### About this exercise:
What you give back should match the entries below character for character.

### Data under study:
-=-=-

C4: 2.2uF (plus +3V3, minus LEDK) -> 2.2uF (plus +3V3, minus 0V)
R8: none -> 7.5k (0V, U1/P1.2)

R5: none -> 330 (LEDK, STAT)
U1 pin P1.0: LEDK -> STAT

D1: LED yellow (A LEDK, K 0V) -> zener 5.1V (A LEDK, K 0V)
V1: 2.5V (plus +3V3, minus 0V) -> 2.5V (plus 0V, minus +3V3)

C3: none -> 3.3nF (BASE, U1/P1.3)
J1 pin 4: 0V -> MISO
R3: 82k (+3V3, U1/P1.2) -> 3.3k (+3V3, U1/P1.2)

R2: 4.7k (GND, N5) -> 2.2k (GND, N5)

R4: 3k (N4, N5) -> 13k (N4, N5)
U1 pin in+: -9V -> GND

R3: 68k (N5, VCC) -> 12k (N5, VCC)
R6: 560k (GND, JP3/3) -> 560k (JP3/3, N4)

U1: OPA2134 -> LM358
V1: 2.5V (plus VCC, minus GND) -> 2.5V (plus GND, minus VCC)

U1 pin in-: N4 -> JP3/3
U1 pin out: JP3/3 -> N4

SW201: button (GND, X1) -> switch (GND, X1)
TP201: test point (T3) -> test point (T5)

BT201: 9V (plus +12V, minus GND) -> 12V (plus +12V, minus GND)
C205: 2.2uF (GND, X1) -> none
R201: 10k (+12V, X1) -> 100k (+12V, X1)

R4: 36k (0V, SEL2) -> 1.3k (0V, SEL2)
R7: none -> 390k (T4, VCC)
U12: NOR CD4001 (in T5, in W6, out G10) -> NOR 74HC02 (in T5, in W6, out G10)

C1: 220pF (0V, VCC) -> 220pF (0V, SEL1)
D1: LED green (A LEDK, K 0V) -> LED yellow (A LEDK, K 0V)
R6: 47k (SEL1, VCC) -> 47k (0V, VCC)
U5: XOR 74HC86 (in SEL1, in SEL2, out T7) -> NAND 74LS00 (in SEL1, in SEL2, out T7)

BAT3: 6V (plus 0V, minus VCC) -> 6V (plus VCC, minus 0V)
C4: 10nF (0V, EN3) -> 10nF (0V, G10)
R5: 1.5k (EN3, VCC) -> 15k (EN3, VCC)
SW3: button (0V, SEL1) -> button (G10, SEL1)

-=-=-

### Task solution:
C4: 2.2uF (plus +3V3, minus LEDK) -> 2.2uF (plus +3V3, minus 0V)
R8: none -> 7.5k (0V, U1/P1.2)

R5: none -> 330 (LEDK, STAT)
U1 pin P1.0: LEDK -> STAT

D1: LED yellow (A LEDK, K 0V) -> zener 5.1V (A LEDK, K 0V)
V1: 2.5V (plus +3V3, minus 0V) -> 2.5V (plus 0V, minus +3V3)

C3: none -> 3.3nF (BASE, U1/P1.3)
J1 pin 4: 0V -> MISO
R3: 82k (+3V3, U1/P1.2) -> 3.3k (+3V3, U1/P1.2)

R2: 4.7k (GND, N5) -> 2.2k (GND, N5)

R4: 3k (N4, N5) -> 13k (N4, N5)
U1 pin in+: -9V -> GND

R3: 68k (N5, VCC) -> 12k (N5, VCC)
R6: 560k (GND, JP3/3) -> 560k (JP3/3, N4)

U1: OPA2134 -> LM358
V1: 2.5V (plus VCC, minus GND) -> 2.5V (plus GND, minus VCC)

U1 pin in-: N4 -> JP3/3
U1 pin out: JP3/3 -> N4

SW201: button (GND, X1) -> switch (GND, X1)
TP201: test point (T3) -> test point (T5)

BT201: 9V (plus +12V, minus GND) -> 12V (plus +12V, minus GND)
C205: 2.2uF (GND, X1) -> none
R201: 10k (+12V, X1) -> 100k (+12V, X1)

R4: 36k (0V, SEL2) -> 1.3k (0V, SEL2)
R7: none -> 390k (T4, VCC)
U12: NOR CD4001 (in T5, in W6, out G10) -> NOR 74HC02 (in T5, in W6, out G10)

C1: 220pF (0V, VCC) -> 220pF (0V, SEL1)
D1: LED green (A LEDK, K 0V) -> LED yellow (A LEDK, K 0V)
R6: 47k (SEL1, VCC) -> 47k (0V, VCC)
U5: XOR 74HC86 (in SEL1, in SEL2, out T7) -> NAND 74LS00 (in SEL1, in SEL2, out T7)

BAT3: 6V (plus 0V, minus VCC) -> 6V (plus VCC, minus 0V)
C4: 10nF (0V, EN3) -> 10nF (0V, G10)
R5: 1.5k (EN3, VCC) -> 15k (EN3, VCC)
SW3: button (0V, SEL1) -> button (G10, SEL1)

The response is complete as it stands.